● Exercise instructions
A verbatim copy of all the data is required; the pictures should not appear in it.

======== Stored data

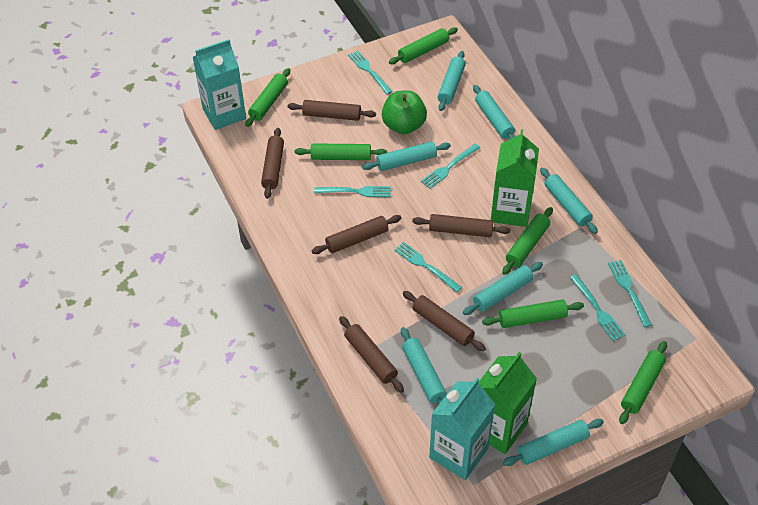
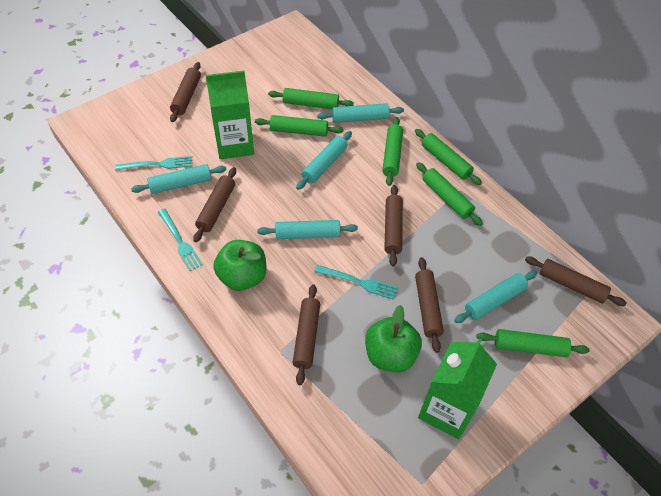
green apple: 1 -> 2
turquoise carton: 2 -> 0
turquoise fork: 6 -> 3
turquoise rolling pin: 7 -> 5

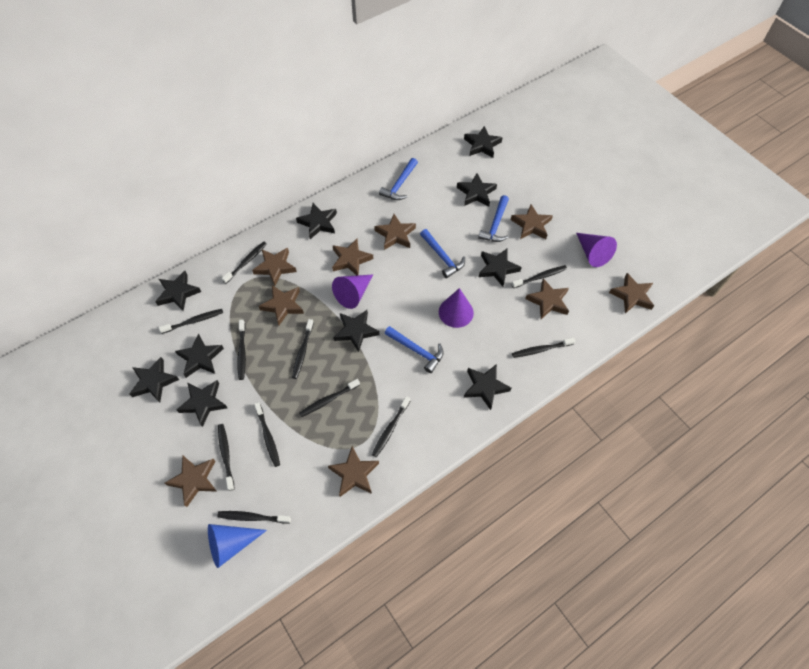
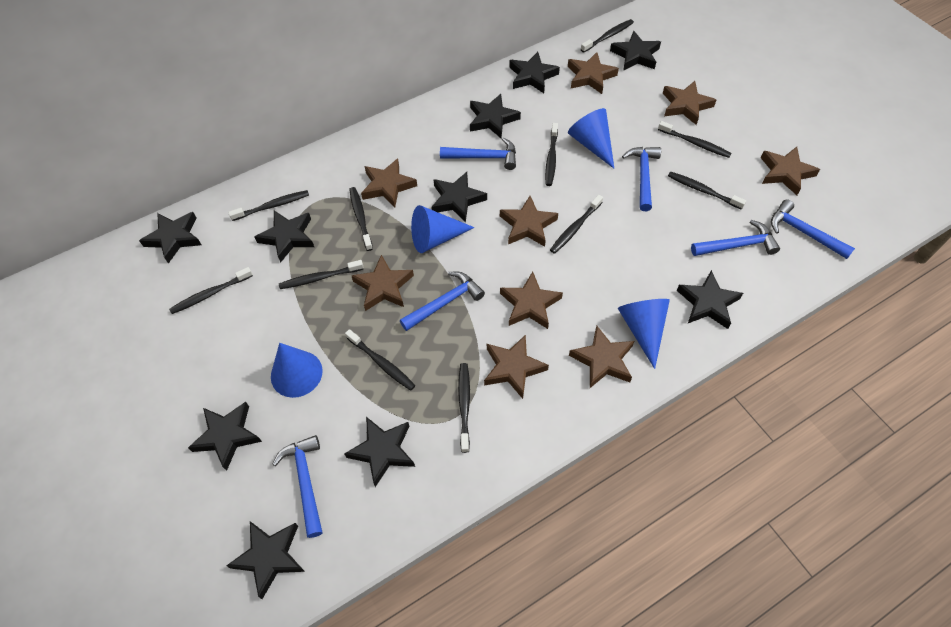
blue cone: 1 -> 4
blue hammer: 4 -> 6
purple cone: 3 -> 0

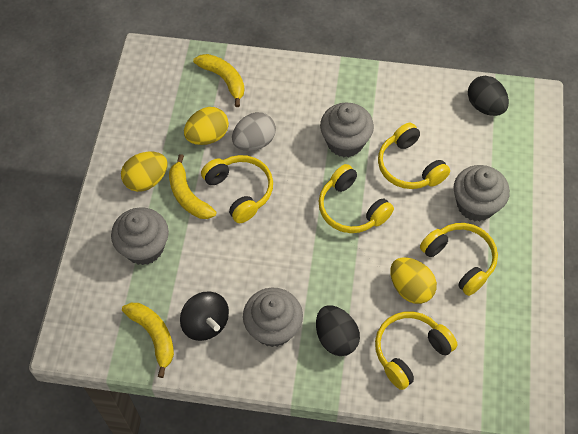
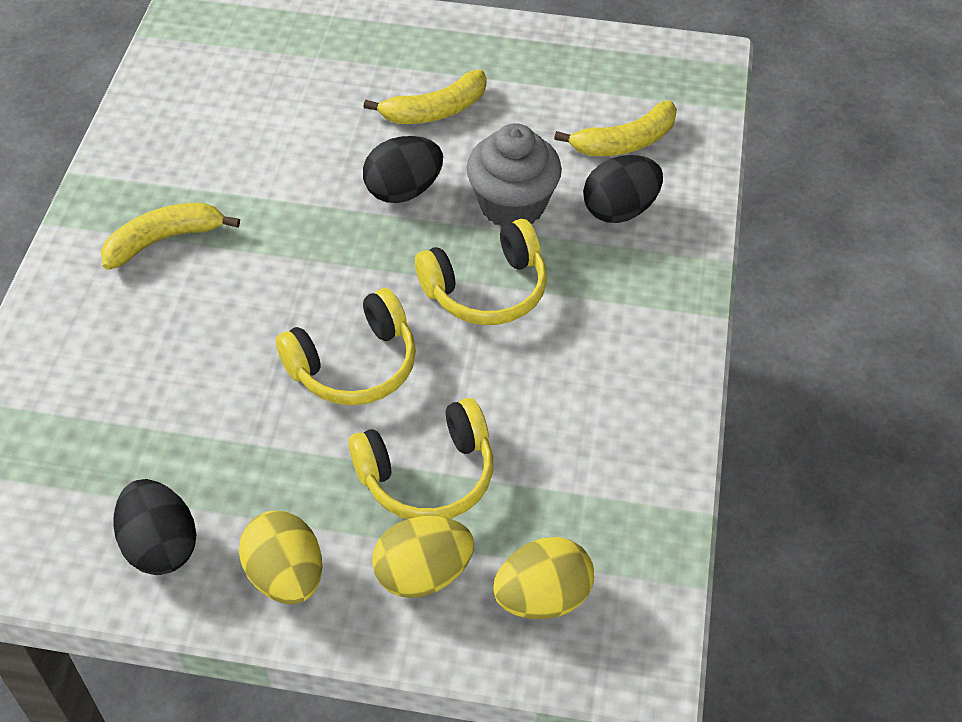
black egg: 2 -> 3
black spinning top: 1 -> 0
grey cupcake: 4 -> 1
grey egg: 1 -> 0
yellow headphones: 5 -> 3

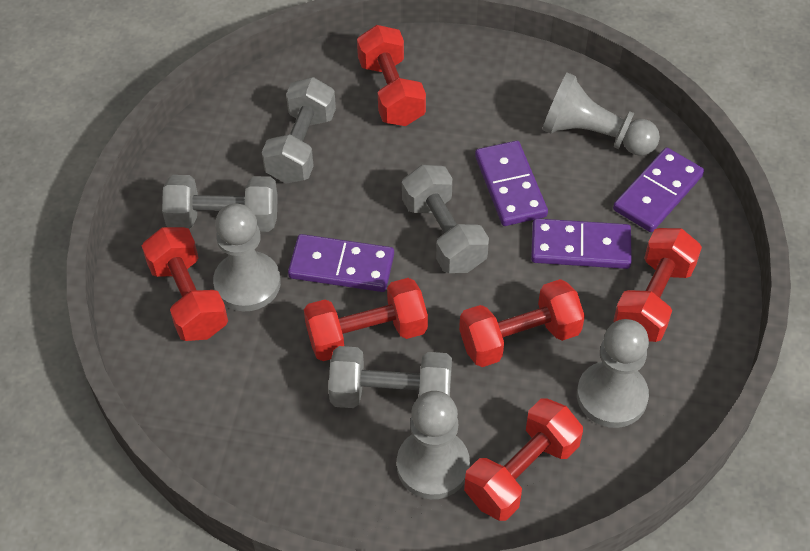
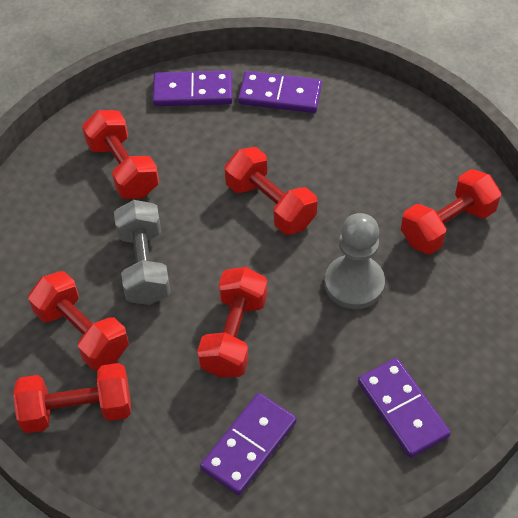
grey dumbbell: 4 -> 1
grey pawn: 4 -> 1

================

● Expected output
green apple: 1 -> 2
turquoise carton: 2 -> 0
turquoise fork: 6 -> 3
turquoise rolling pin: 7 -> 5

blue cone: 1 -> 4
blue hammer: 4 -> 6
purple cone: 3 -> 0

black egg: 2 -> 3
black spinning top: 1 -> 0
grey cupcake: 4 -> 1
grey egg: 1 -> 0
yellow headphones: 5 -> 3

grey dumbbell: 4 -> 1
grey pawn: 4 -> 1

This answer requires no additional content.